Data extract -
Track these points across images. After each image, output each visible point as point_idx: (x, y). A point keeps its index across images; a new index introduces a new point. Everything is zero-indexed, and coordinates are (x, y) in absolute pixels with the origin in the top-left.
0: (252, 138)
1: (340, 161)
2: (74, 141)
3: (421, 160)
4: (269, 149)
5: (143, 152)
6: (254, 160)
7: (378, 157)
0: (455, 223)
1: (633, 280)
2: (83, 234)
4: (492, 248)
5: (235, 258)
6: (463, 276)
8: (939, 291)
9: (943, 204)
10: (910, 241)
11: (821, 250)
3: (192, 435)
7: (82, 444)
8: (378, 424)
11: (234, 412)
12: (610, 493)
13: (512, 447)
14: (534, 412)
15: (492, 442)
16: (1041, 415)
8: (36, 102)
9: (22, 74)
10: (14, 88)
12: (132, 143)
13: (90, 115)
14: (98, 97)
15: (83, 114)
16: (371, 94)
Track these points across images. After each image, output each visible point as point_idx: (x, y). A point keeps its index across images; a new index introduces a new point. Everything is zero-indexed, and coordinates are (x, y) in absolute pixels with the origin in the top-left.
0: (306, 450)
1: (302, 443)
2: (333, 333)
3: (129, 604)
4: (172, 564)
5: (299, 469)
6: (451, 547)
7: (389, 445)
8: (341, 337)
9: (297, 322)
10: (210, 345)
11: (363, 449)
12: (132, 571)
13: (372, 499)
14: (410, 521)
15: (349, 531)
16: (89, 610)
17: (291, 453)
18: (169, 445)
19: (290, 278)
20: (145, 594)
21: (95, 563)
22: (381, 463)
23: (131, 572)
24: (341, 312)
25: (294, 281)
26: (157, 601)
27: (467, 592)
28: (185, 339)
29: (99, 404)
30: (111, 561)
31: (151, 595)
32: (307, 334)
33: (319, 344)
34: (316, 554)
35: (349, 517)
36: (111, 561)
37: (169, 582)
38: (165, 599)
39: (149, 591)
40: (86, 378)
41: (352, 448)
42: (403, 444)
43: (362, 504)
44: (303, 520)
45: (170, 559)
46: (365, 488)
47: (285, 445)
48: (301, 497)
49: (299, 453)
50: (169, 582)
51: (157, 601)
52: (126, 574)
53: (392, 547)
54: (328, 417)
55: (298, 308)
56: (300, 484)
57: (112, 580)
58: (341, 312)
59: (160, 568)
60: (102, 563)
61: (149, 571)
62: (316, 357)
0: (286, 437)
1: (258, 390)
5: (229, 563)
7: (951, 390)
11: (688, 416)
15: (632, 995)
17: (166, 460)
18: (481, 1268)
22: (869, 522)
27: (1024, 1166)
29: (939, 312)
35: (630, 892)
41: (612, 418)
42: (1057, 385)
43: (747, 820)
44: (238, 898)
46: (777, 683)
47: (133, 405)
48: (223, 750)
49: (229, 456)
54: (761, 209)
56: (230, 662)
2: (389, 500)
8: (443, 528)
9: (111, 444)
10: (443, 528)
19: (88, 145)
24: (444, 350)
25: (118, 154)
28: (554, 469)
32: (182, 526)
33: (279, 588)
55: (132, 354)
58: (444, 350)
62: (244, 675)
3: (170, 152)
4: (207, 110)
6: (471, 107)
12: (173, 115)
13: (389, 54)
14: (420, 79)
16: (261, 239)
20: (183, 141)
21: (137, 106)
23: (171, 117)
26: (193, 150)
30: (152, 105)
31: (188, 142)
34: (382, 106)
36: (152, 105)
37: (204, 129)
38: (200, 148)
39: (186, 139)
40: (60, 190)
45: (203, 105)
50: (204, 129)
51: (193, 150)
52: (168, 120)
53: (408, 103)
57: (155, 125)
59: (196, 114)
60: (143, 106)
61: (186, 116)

Aim of the task - Output all the rows above as a JSON list of strings, one string per line, with blank lines left out.

Output below -
[
  "Track these points across images. After each image, output each visible point as point_idx: (x, y). A point keeps its index across images; a new index introduces a new point. Everything is zero-indexed, and coordinates are (x, y) in absolute pixels with the origin in the top-left.",
  "0: (252, 138)",
  "1: (340, 161)",
  "2: (74, 141)",
  "3: (421, 160)",
  "4: (269, 149)",
  "5: (143, 152)",
  "6: (254, 160)",
  "7: (378, 157)",
  "0: (455, 223)",
  "1: (633, 280)",
  "2: (83, 234)",
  "4: (492, 248)",
  "5: (235, 258)",
  "6: (463, 276)",
  "8: (939, 291)",
  "9: (943, 204)",
  "10: (910, 241)",
  "11: (821, 250)",
  "3: (192, 435)",
  "7: (82, 444)",
  "8: (378, 424)",
  "11: (234, 412)",
  "12: (610, 493)",
  "13: (512, 447)",
  "14: (534, 412)",
  "15: (492, 442)",
  "16: (1041, 415)",
  "8: (36, 102)",
  "9: (22, 74)",
  "10: (14, 88)",
  "12: (132, 143)",
  "13: (90, 115)",
  "14: (98, 97)",
  "15: (83, 114)",
  "16: (371, 94)",
  "Track these points across images. After each image, output each visible point as point_idx: (x, y). A point keeps its index across images; a new index introduces a new point. Everything is zero-indexed, and coordinates are (x, y) in absolute pixels with the origin in the top-left.",
  "0: (306, 450)",
  "1: (302, 443)",
  "2: (333, 333)",
  "3: (129, 604)",
  "4: (172, 564)",
  "5: (299, 469)",
  "6: (451, 547)",
  "7: (389, 445)",
  "8: (341, 337)",
  "9: (297, 322)",
  "10: (210, 345)",
  "11: (363, 449)",
  "12: (132, 571)",
  "13: (372, 499)",
  "14: (410, 521)",
  "15: (349, 531)",
  "16: (89, 610)",
  "17: (291, 453)",
  "18: (169, 445)",
  "19: (290, 278)",
  "20: (145, 594)",
  "21: (95, 563)",
  "22: (381, 463)",
  "23: (131, 572)",
  "24: (341, 312)",
  "25: (294, 281)",
  "26: (157, 601)",
  "27: (467, 592)",
  "28: (185, 339)",
  "29: (99, 404)",
  "30: (111, 561)",
  "31: (151, 595)",
  "32: (307, 334)",
  "33: (319, 344)",
  "34: (316, 554)",
  "35: (349, 517)",
  "36: (111, 561)",
  "37: (169, 582)",
  "38: (165, 599)",
  "39: (149, 591)",
  "40: (86, 378)",
  "41: (352, 448)",
  "42: (403, 444)",
  "43: (362, 504)",
  "44: (303, 520)",
  "45: (170, 559)",
  "46: (365, 488)",
  "47: (285, 445)",
  "48: (301, 497)",
  "49: (299, 453)",
  "50: (169, 582)",
  "51: (157, 601)",
  "52: (126, 574)",
  "53: (392, 547)",
  "54: (328, 417)",
  "55: (298, 308)",
  "56: (300, 484)",
  "57: (112, 580)",
  "58: (341, 312)",
  "59: (160, 568)",
  "60: (102, 563)",
  "61: (149, 571)",
  "62: (316, 357)",
  "0: (286, 437)",
  "1: (258, 390)",
  "5: (229, 563)",
  "7: (951, 390)",
  "11: (688, 416)",
  "15: (632, 995)",
  "17: (166, 460)",
  "18: (481, 1268)",
  "22: (869, 522)",
  "27: (1024, 1166)",
  "29: (939, 312)",
  "35: (630, 892)",
  "41: (612, 418)",
  "42: (1057, 385)",
  "43: (747, 820)",
  "44: (238, 898)",
  "46: (777, 683)",
  "47: (133, 405)",
  "48: (223, 750)",
  "49: (229, 456)",
  "54: (761, 209)",
  "56: (230, 662)",
  "2: (389, 500)",
  "8: (443, 528)",
  "9: (111, 444)",
  "10: (443, 528)",
  "19: (88, 145)",
  "24: (444, 350)",
  "25: (118, 154)",
  "28: (554, 469)",
  "32: (182, 526)",
  "33: (279, 588)",
  "55: (132, 354)",
  "58: (444, 350)",
  "62: (244, 675)",
  "3: (170, 152)",
  "4: (207, 110)",
  "6: (471, 107)",
  "12: (173, 115)",
  "13: (389, 54)",
  "14: (420, 79)",
  "16: (261, 239)",
  "20: (183, 141)",
  "21: (137, 106)",
  "23: (171, 117)",
  "26: (193, 150)",
  "30: (152, 105)",
  "31: (188, 142)",
  "34: (382, 106)",
  "36: (152, 105)",
  "37: (204, 129)",
  "38: (200, 148)",
  "39: (186, 139)",
  "40: (60, 190)",
  "45: (203, 105)",
  "50: (204, 129)",
  "51: (193, 150)",
  "52: (168, 120)",
  "53: (408, 103)",
  "57: (155, 125)",
  "59: (196, 114)",
  "60: (143, 106)",
  "61: (186, 116)"
]